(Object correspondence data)
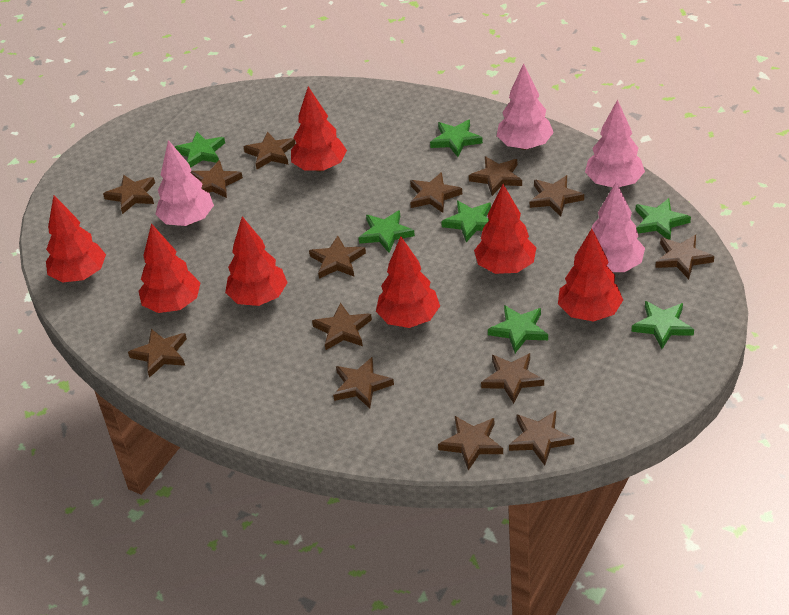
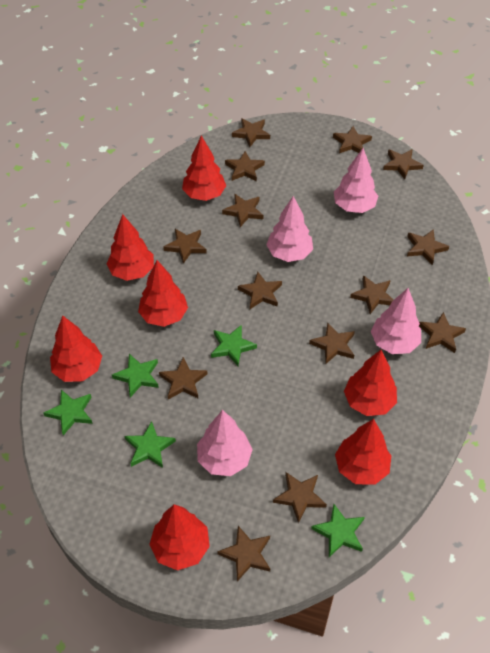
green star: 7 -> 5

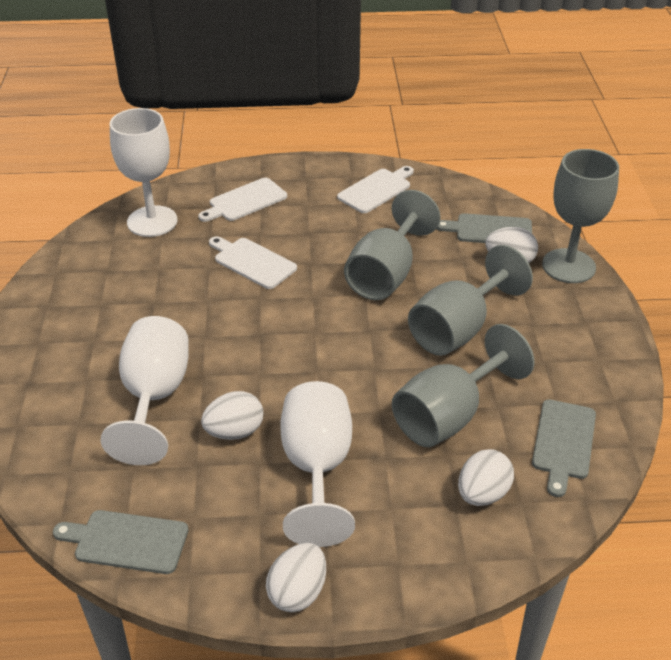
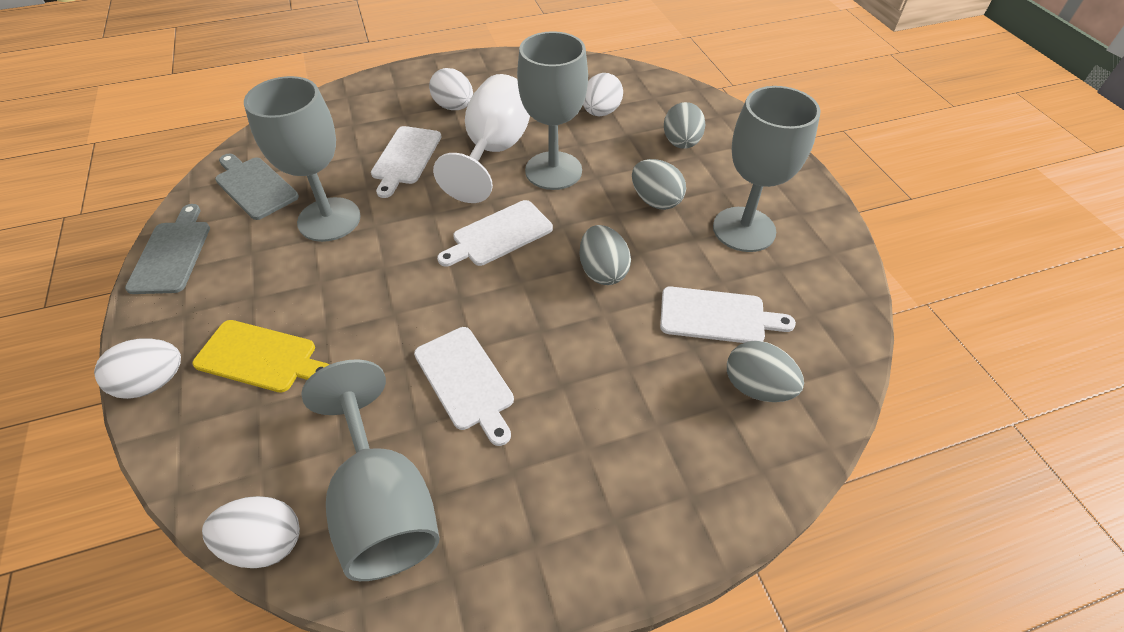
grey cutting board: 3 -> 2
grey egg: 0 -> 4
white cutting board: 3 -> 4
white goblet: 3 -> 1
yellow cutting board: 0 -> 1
--
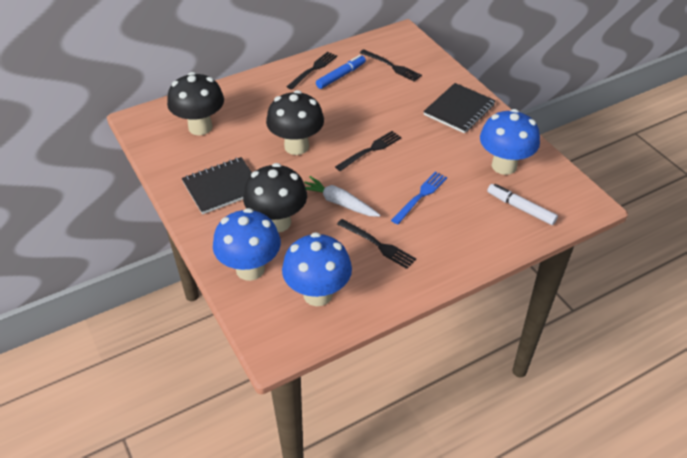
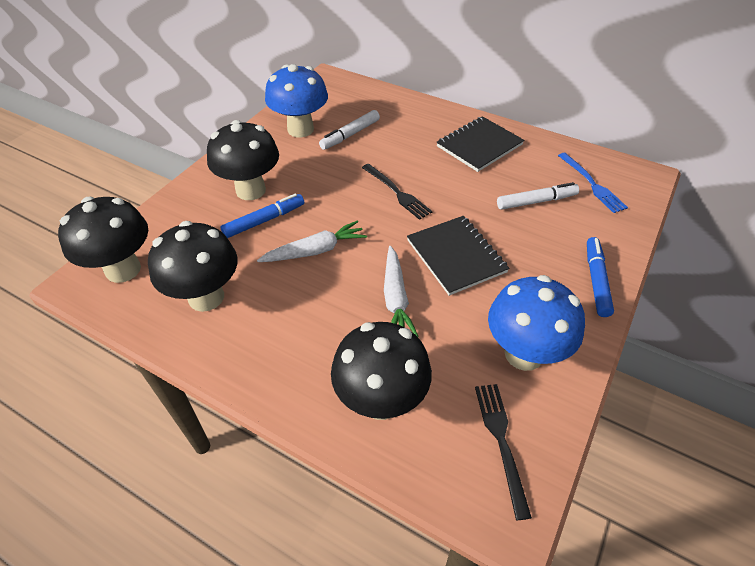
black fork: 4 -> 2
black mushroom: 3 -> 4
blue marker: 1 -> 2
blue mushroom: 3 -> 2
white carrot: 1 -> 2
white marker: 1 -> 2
==
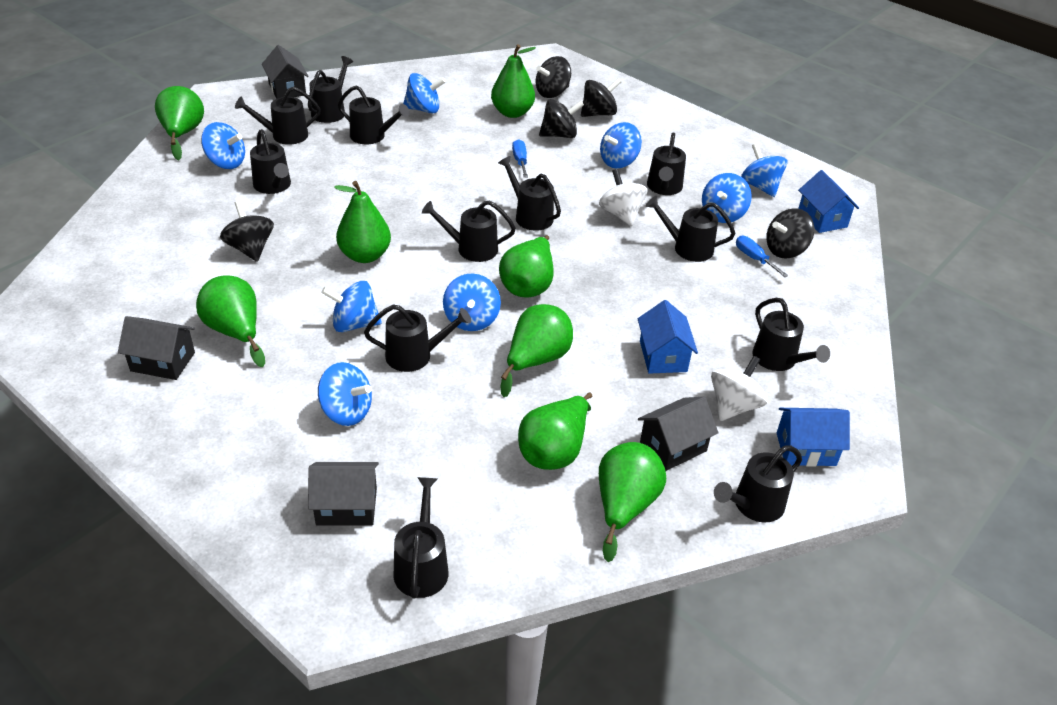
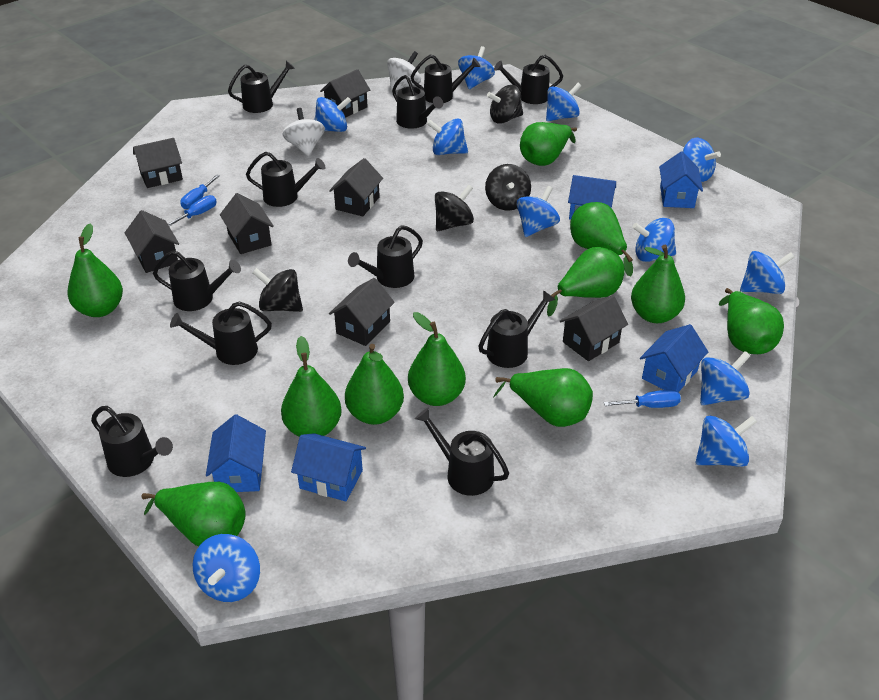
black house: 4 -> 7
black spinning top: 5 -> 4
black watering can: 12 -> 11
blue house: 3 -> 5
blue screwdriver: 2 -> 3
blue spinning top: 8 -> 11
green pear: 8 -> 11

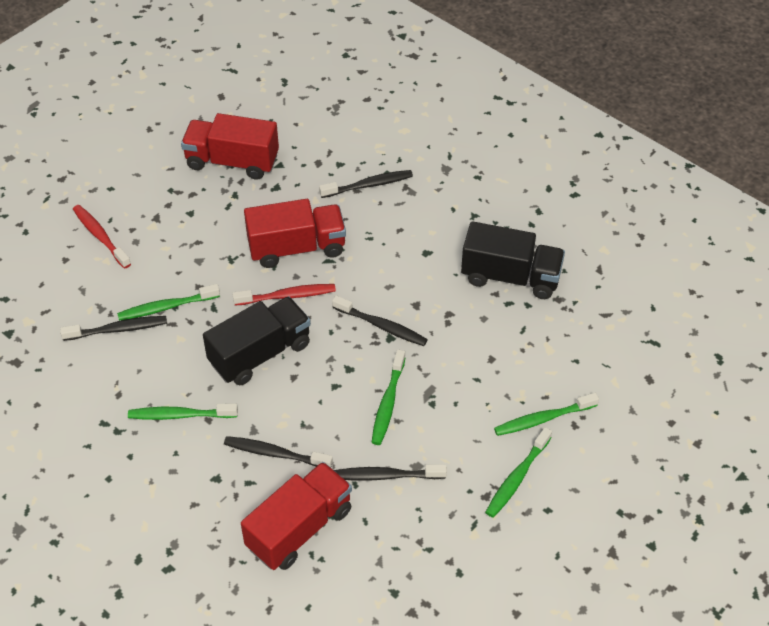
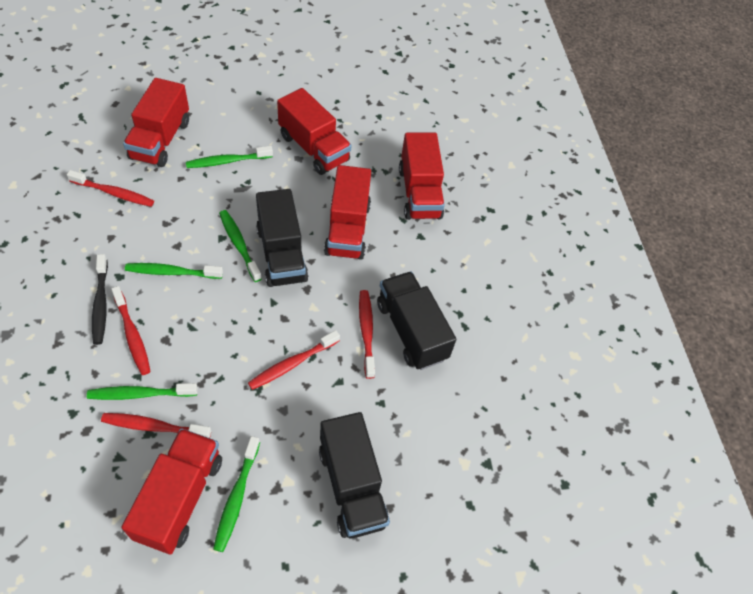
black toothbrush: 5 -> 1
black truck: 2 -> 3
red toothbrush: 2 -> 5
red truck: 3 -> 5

◆ **EXERCISE GOAL**: An exact copy is needed of the entries above, starting at the line that holds "green star: 7 -> 5" and stopping at the line that holds "yellow cutting board: 0 -> 1", both kept; pictures stay out.

◆ **REPLY**:
green star: 7 -> 5

grey cutting board: 3 -> 2
grey egg: 0 -> 4
white cutting board: 3 -> 4
white goblet: 3 -> 1
yellow cutting board: 0 -> 1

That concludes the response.